## [YOUR ASSIGNMENT]
Among the entries below, please repeat exactly and only the lines from the line containing "R3: 680 (SIG12, SIG19) -> 470 (SIG12, SIG19)" to the line containing "SW2: button (GND, SIG2) -> button (3V3, SIG2)", both lines included.

═════ SUPPLIED MATERIAL

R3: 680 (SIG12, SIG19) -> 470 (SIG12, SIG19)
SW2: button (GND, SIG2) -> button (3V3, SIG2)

══════════
═════ SUPPLIED MATERIAL

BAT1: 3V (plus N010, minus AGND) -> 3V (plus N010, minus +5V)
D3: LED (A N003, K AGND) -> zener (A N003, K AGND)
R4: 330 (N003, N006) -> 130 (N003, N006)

══════════

## [TASK SOLUTION]
R3: 680 (SIG12, SIG19) -> 470 (SIG12, SIG19)
SW2: button (GND, SIG2) -> button (3V3, SIG2)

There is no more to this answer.